- [WORK INSTRUCTION] With the exception of the pictures, write out the data below precisely.

- [GIVEN INFORMATION]
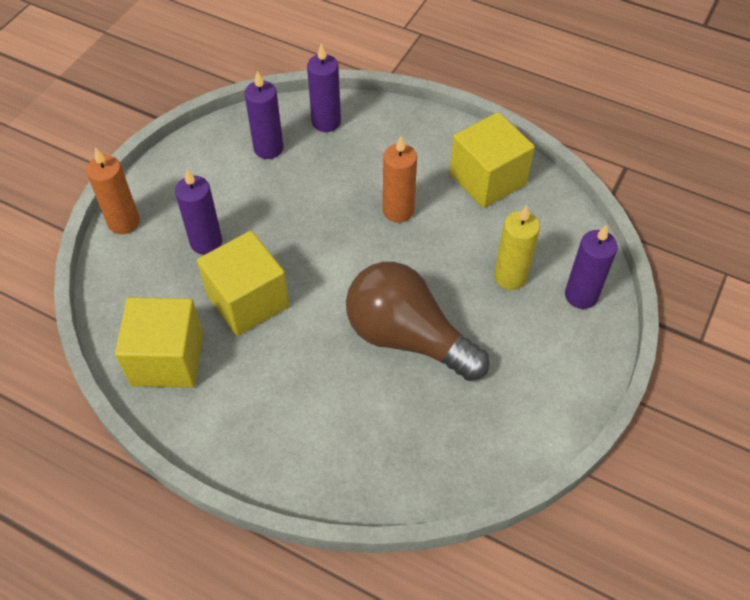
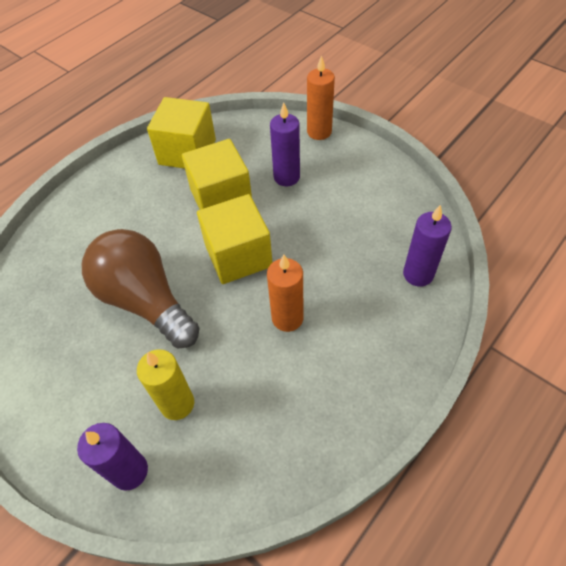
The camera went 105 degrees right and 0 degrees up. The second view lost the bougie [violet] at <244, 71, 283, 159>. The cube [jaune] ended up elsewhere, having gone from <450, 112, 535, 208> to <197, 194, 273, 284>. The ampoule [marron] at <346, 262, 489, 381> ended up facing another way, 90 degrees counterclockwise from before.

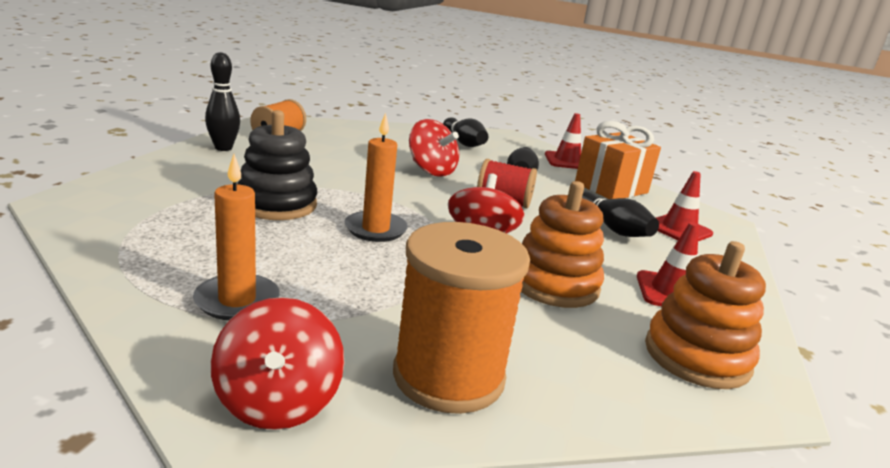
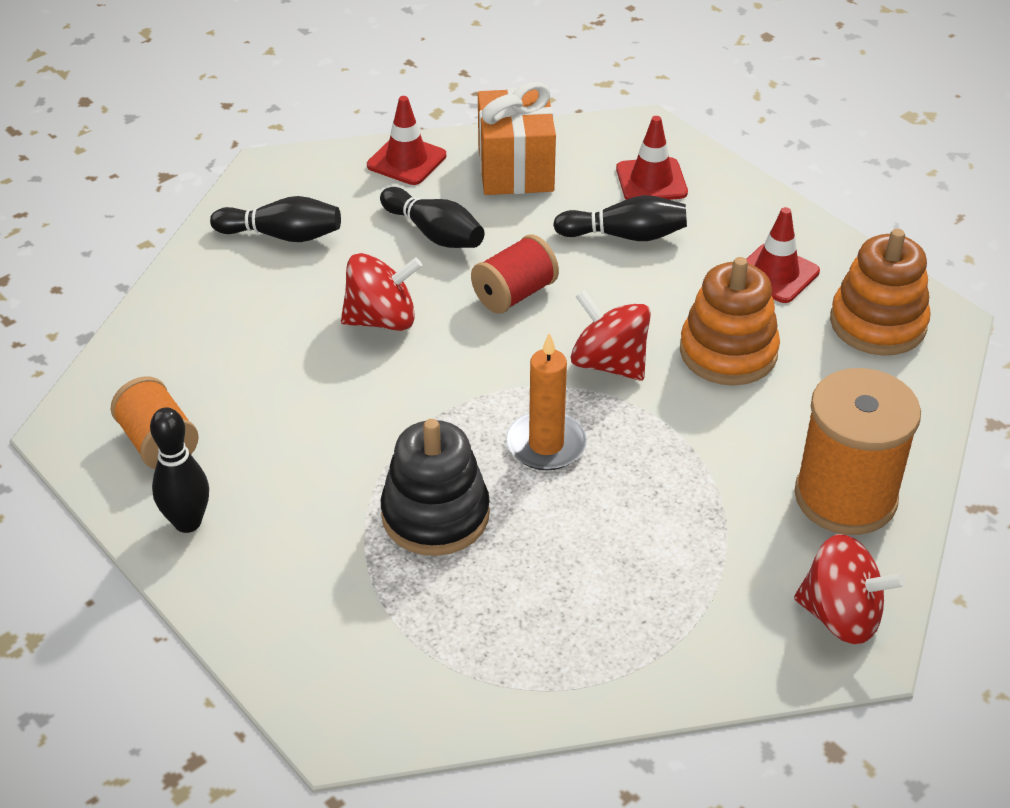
The camera went 55 degrees left and 20 degrees up. The second view lost the bougie [orange] at <193, 154, 280, 320>.

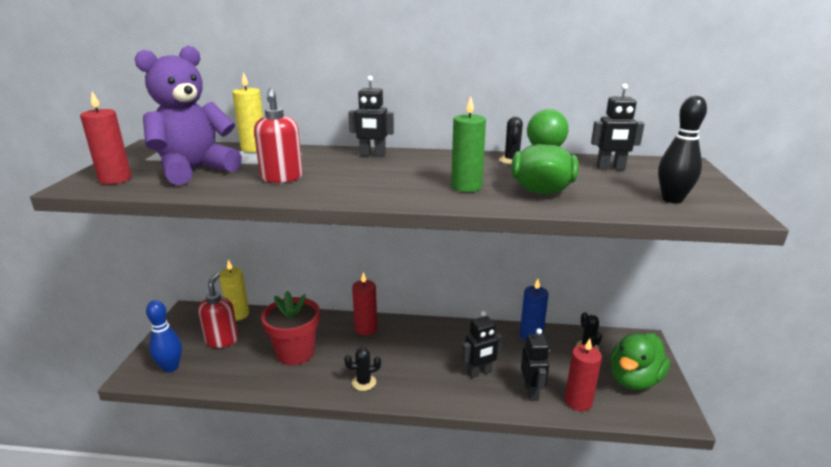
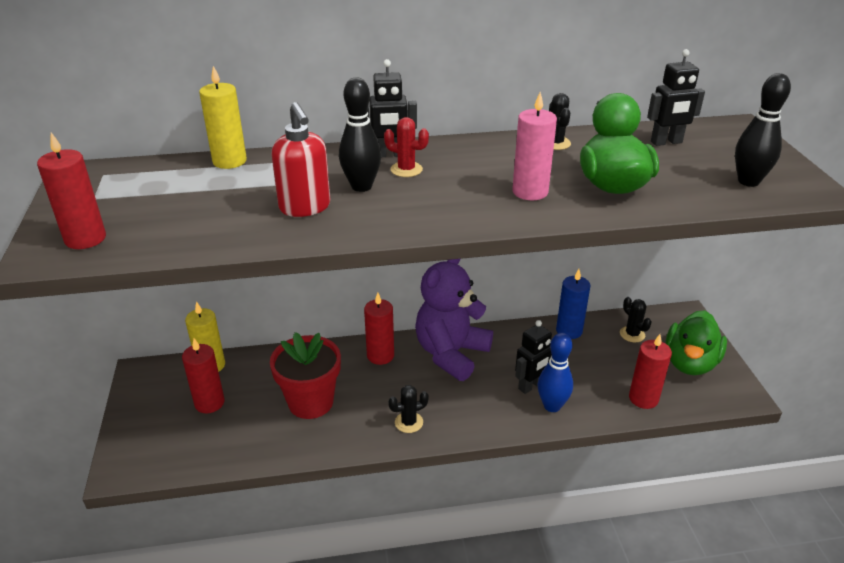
The camera went 15 degrees left and 10 degrees up. The second view lost the robot [noir] at <521, 328, 549, 401>. The second view gained the quille [noir] at <339, 77, 381, 192>. The second view gained the cactus [rouge] at <384, 117, 429, 177>. The ours en peluche [violet] ended up elsewhere, having gone from <135, 46, 242, 185> to <415, 259, 493, 381>. The quille [bleu] ended up elsewhere, having gone from <146, 300, 182, 373> to <538, 333, 573, 412>. Where the distributeur de savon [rouge] stood at <198, 273, 239, 348>, the bougie [rouge] came to stand at <182, 338, 224, 413>. What was the bougie [vert] at <451, 96, 486, 192> turned into the bougie [rose] at <512, 92, 557, 200>.

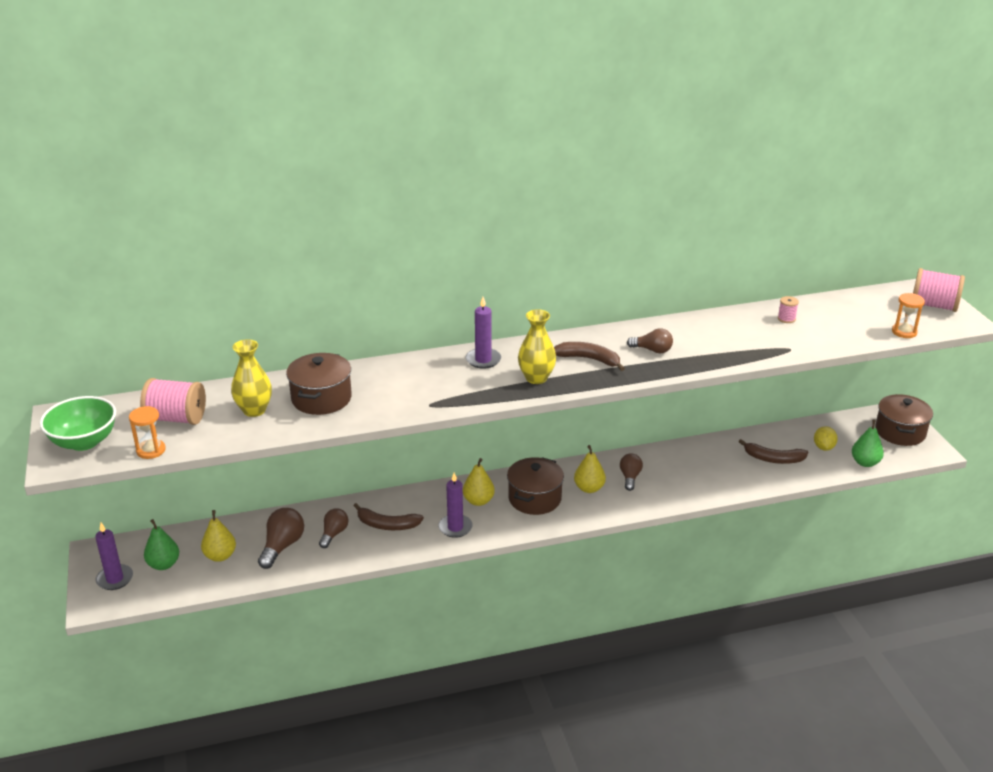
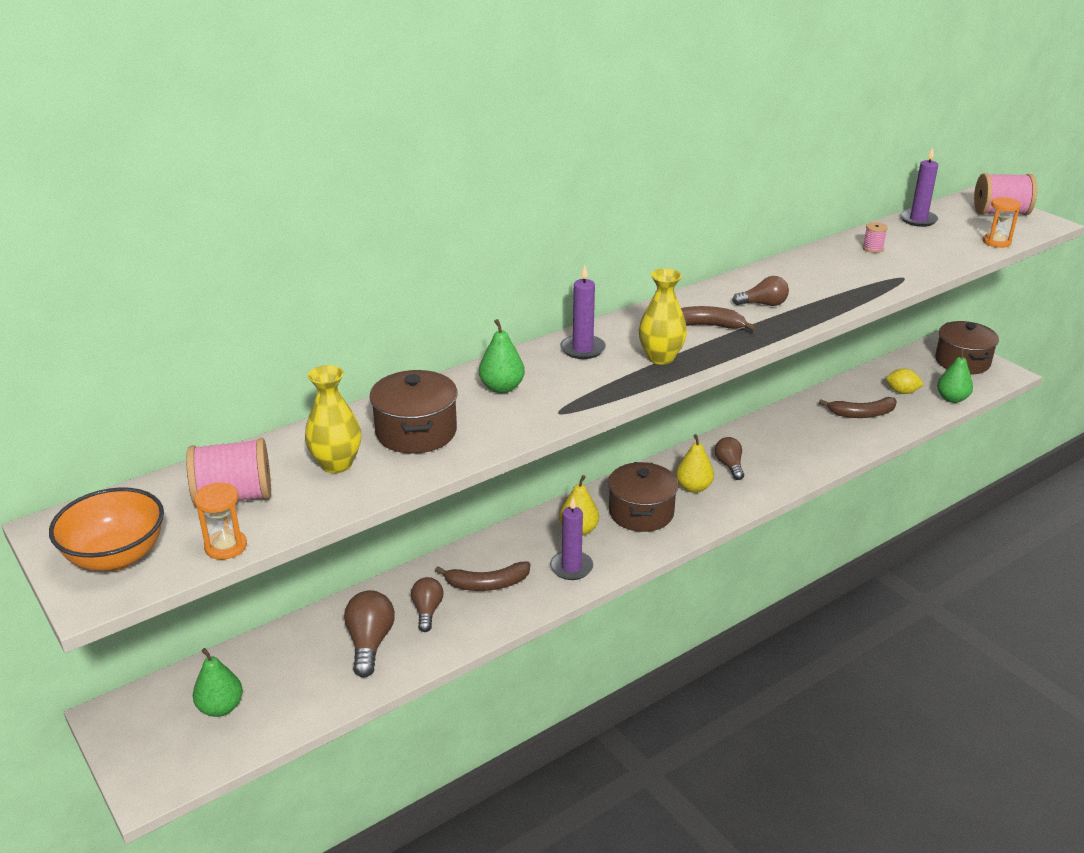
The camera went 20 degrees left and 0 degrees up. The second view lost the poire [jaune] at <201, 510, 236, 562>. The second view gained the poire [vert] at <479, 319, 525, 393>. The bougie [violet] ended up elsewhere, having gone from <95, 523, 133, 590> to <900, 147, 938, 227>. What was the bol [vert] at <40, 396, 116, 451> turned into the bol [orange] at <49, 487, 164, 571>. The citron [jaune] at <814, 426, 838, 451> ended up facing another way, 60 degrees counterclockwise from before.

- [SOLUTION TO THIS EXERCISE]
The camera went 105 degrees right and 0 degrees up. The second view lost the bougie [violet] at <244, 71, 283, 159>. The cube [jaune] ended up elsewhere, having gone from <450, 112, 535, 208> to <197, 194, 273, 284>. The ampoule [marron] at <346, 262, 489, 381> ended up facing another way, 90 degrees counterclockwise from before.

The camera went 55 degrees left and 20 degrees up. The second view lost the bougie [orange] at <193, 154, 280, 320>.

The camera went 15 degrees left and 10 degrees up. The second view lost the robot [noir] at <521, 328, 549, 401>. The second view gained the quille [noir] at <339, 77, 381, 192>. The second view gained the cactus [rouge] at <384, 117, 429, 177>. The ours en peluche [violet] ended up elsewhere, having gone from <135, 46, 242, 185> to <415, 259, 493, 381>. The quille [bleu] ended up elsewhere, having gone from <146, 300, 182, 373> to <538, 333, 573, 412>. Where the distributeur de savon [rouge] stood at <198, 273, 239, 348>, the bougie [rouge] came to stand at <182, 338, 224, 413>. What was the bougie [vert] at <451, 96, 486, 192> turned into the bougie [rose] at <512, 92, 557, 200>.

The camera went 20 degrees left and 0 degrees up. The second view lost the poire [jaune] at <201, 510, 236, 562>. The second view gained the poire [vert] at <479, 319, 525, 393>. The bougie [violet] ended up elsewhere, having gone from <95, 523, 133, 590> to <900, 147, 938, 227>. What was the bol [vert] at <40, 396, 116, 451> turned into the bol [orange] at <49, 487, 164, 571>. The citron [jaune] at <814, 426, 838, 451> ended up facing another way, 60 degrees counterclockwise from before.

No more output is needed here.